EXERCISE PROMPT:
Working from the entries below, tally each line that holds "none". Give the tally and nothing else.

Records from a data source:
# # #
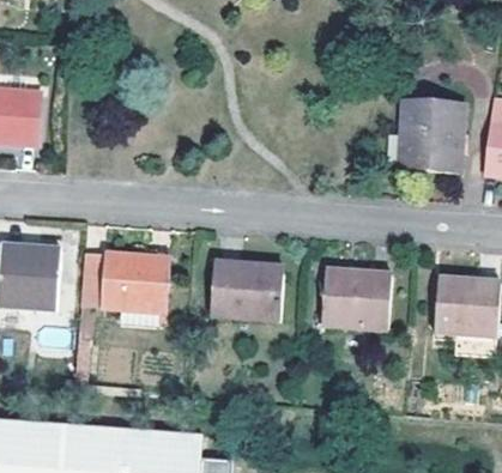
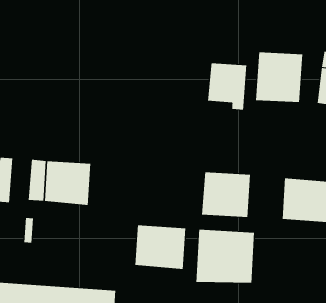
building: none -> [207,63,247,110]
building: [212,261,284,323] -> [135,225,186,270]
building: none -> [196,229,255,284]

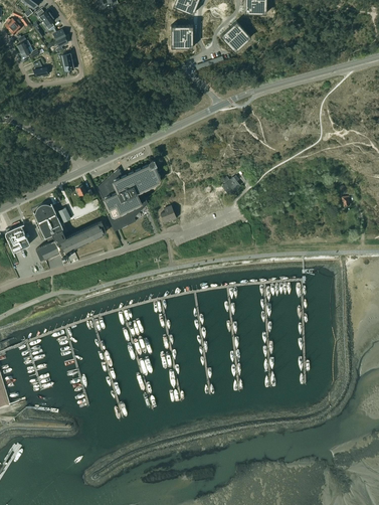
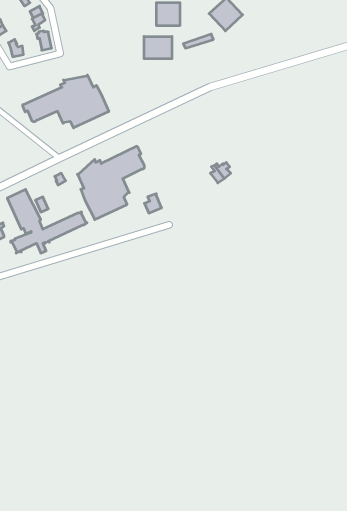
building: none -> [144,36,172,59]
building: none -> [23,75,109,128]

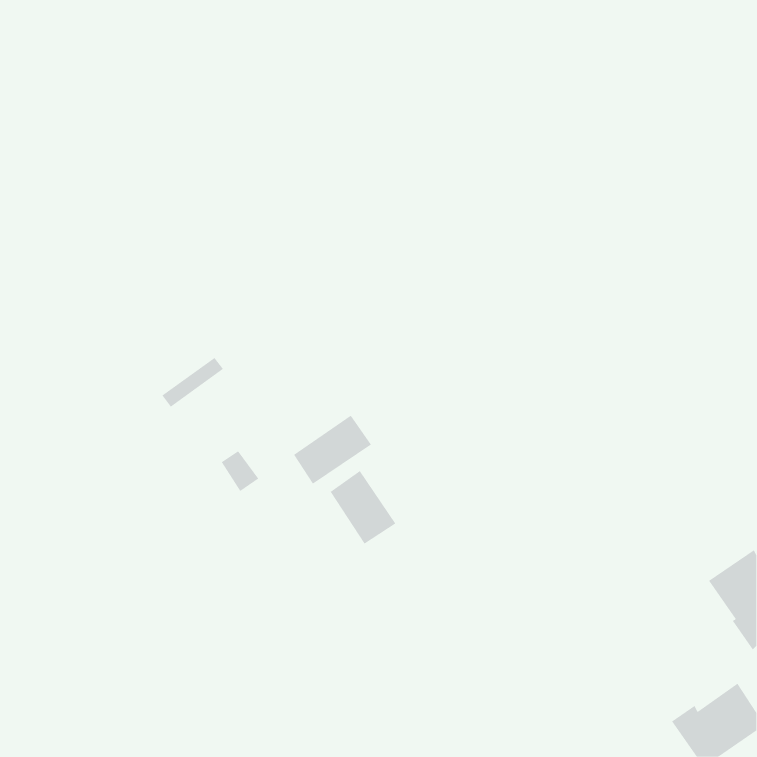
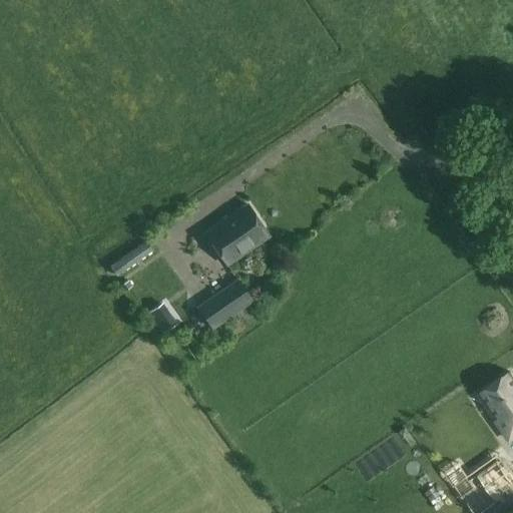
building: none -> [204,204,268,265]
building: [330,470,396,545] -> none

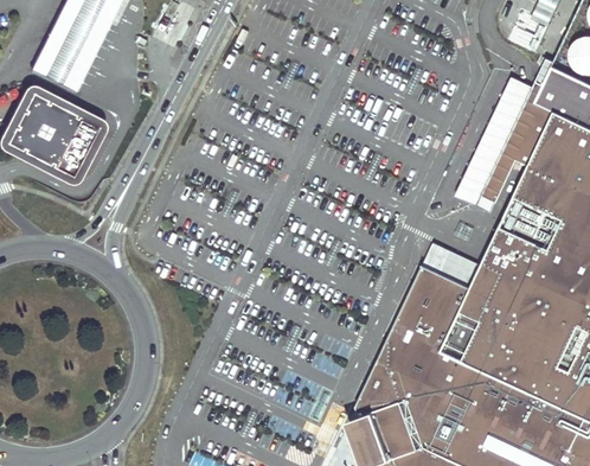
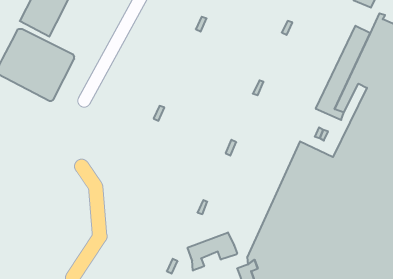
building: none -> [188,232,237,271]

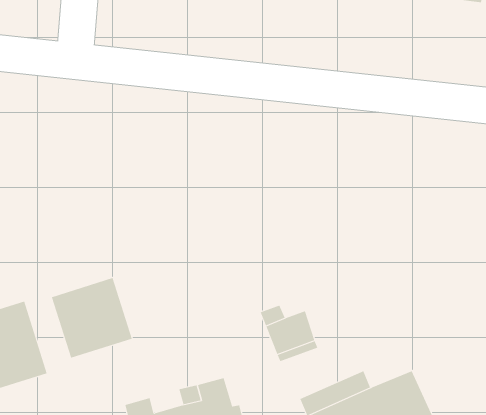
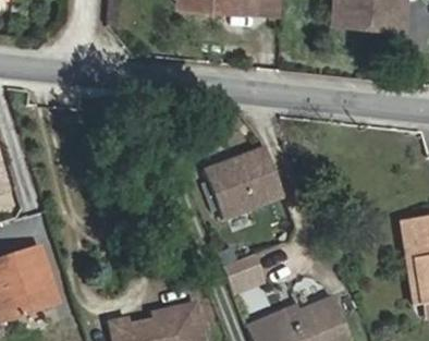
building: none -> [207,150,286,223]
building: [51,277,132,359] -> none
# # #
RESPONSE TO THIS EXERCISE:
9